__Required action__: Your answer must be the lines from the first record through the line that contains "pink glue stick [404,71,438,152]", copied exactly and without any pictures.

Source records:
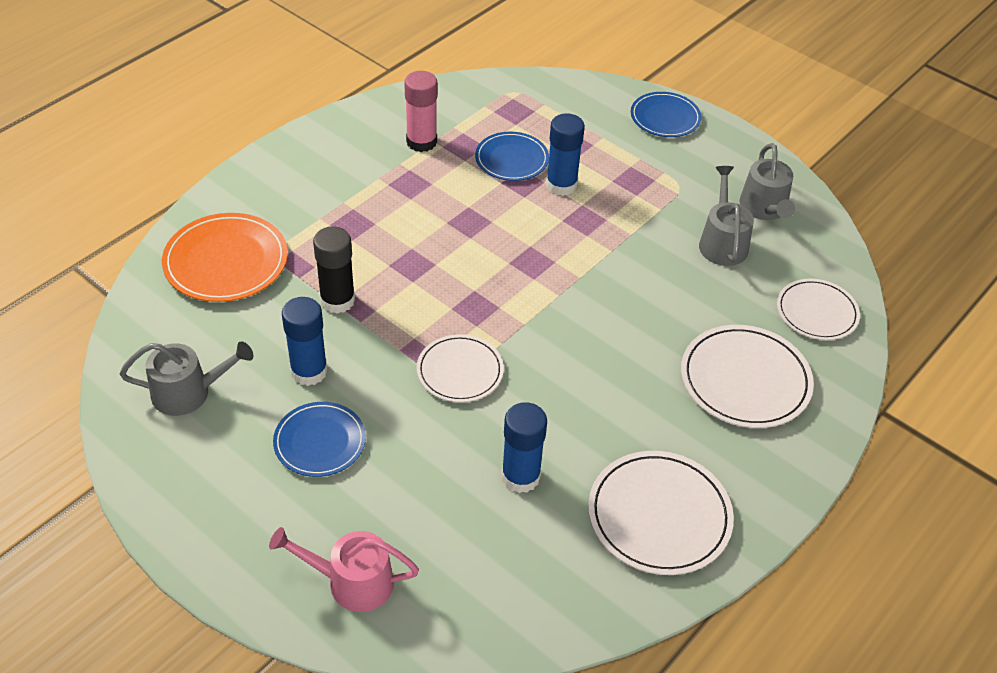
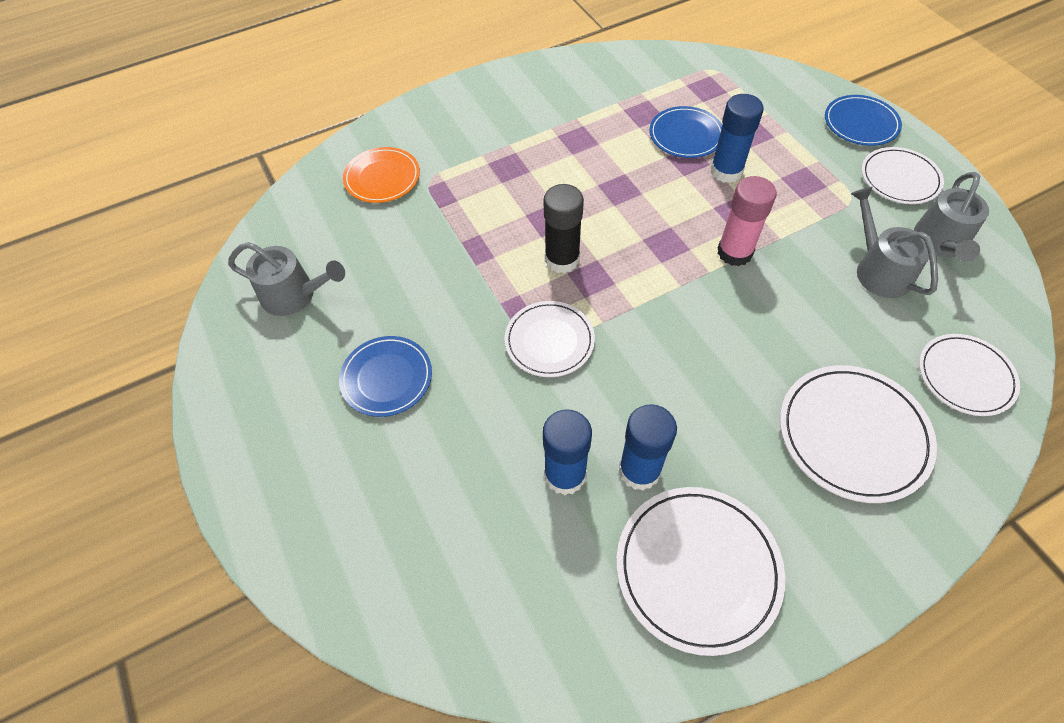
camera: 25 degrees right, 10 degrees up
orange plate [162,213,288,302] -> orange plate [343,147,420,203], size x0.66
pink watering can [269,527,419,612] -> none
blue glue stick [282,297,328,386] -> blue glue stick moved to [619,404,677,491]
black glue stick [313,226,355,314] -> black glue stick moved to [544,184,584,273]
pink glue stick [404,71,438,152] -> pink glue stick moved to [717,176,777,266]
grey watering can [699,166,754,266] -> grey watering can turned 45 degrees counterclockwise [851,187,938,298]
none -> white plate [861,147,944,204]

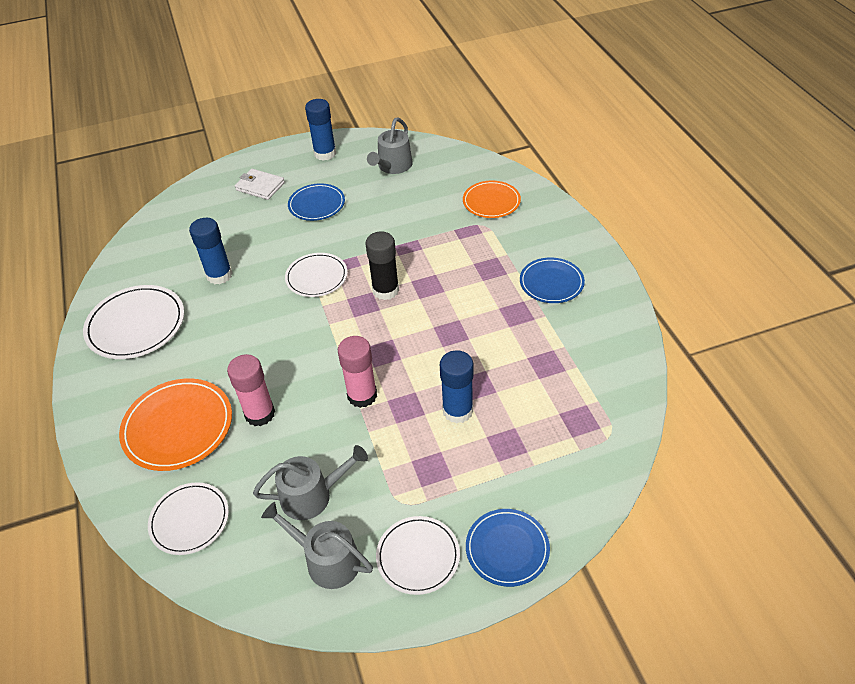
camera: 100 degrees right, 10 degrees down
blue glue stick [619,404,677,491] -> blue glue stick moved to [305,99,336,161]
blue plate [649,106,722,158] -> blue plate moved to [520,258,585,303]
white plate [780,365,937,503] -> orange plate [119,378,232,471]
none -> pink glue stick [227,354,275,426]
none -> white wallet [235,169,285,200]

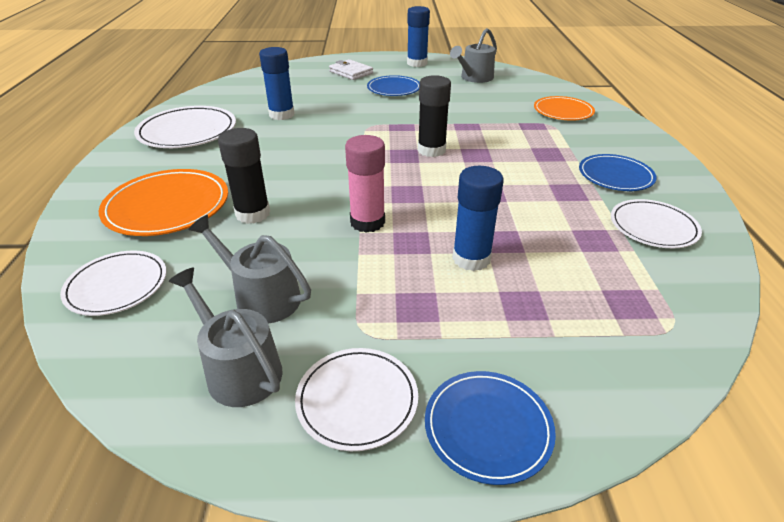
camera: 15 degrees right, 10 degrees down
pink glue stick [227,354,275,426] -> black glue stick [218,128,270,224]
grey watering can [253,445,368,520] -> grey watering can turned 150 degrees counterclockwise [188,215,311,323]
white plate [285,253,347,297] -> white plate moved to [611,199,702,248]

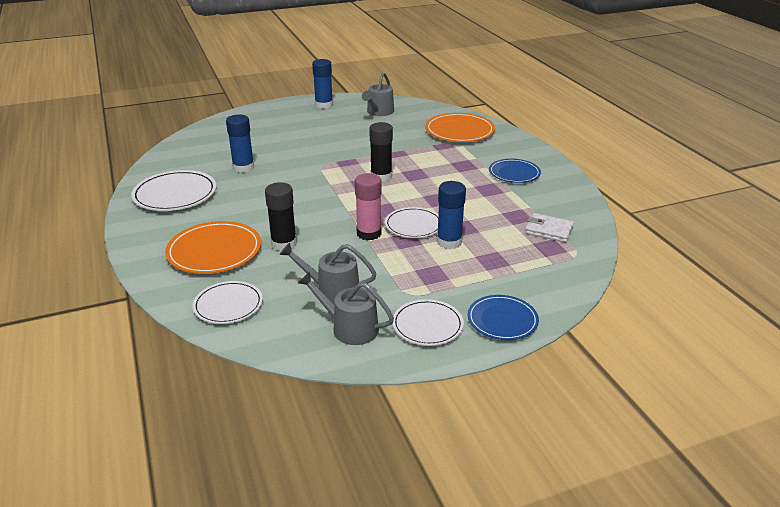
camera: 20 degrees left, 5 degrees down
white wallet [329,59,373,80] -> white wallet moved to [525,213,574,242]
blue plate [367,75,420,96] -> none
orange plate [534,96,595,121] -> orange plate [425,113,495,142], size x1.52
white plate [611,199,702,248] -> white plate moved to [385,207,439,238]

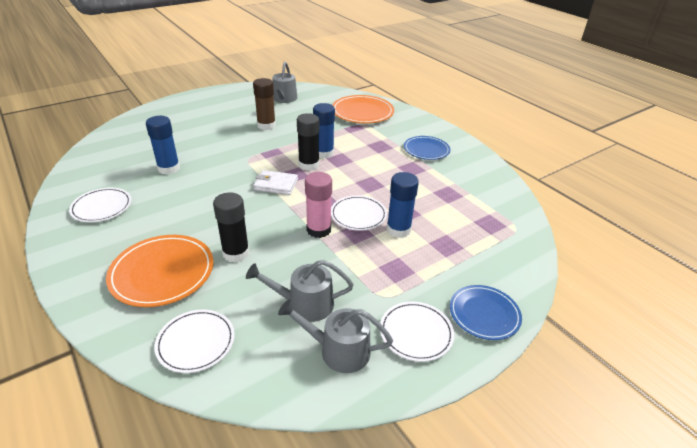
camera: 15 degrees left, 5 degrees up
white plate [131,170,217,211] -> white plate [69,188,131,222], size x0.66
blue glue stick [312,59,333,109] -> blue glue stick moved to [313,103,335,159]
white wallet [525,213,574,242] -> white wallet moved to [253,170,298,195]
none -> brown glue stick [253,78,276,130]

__Solution to the problem__:
camera: 25 degrees right, 10 degrees up
orange plate [162,213,288,302] -> orange plate [343,147,420,203], size x0.66
pink watering can [269,527,419,612] -> none
blue glue stick [282,297,328,386] -> blue glue stick moved to [619,404,677,491]
black glue stick [313,226,355,314] -> black glue stick moved to [544,184,584,273]
pink glue stick [404,71,438,152] -> pink glue stick moved to [717,176,777,266]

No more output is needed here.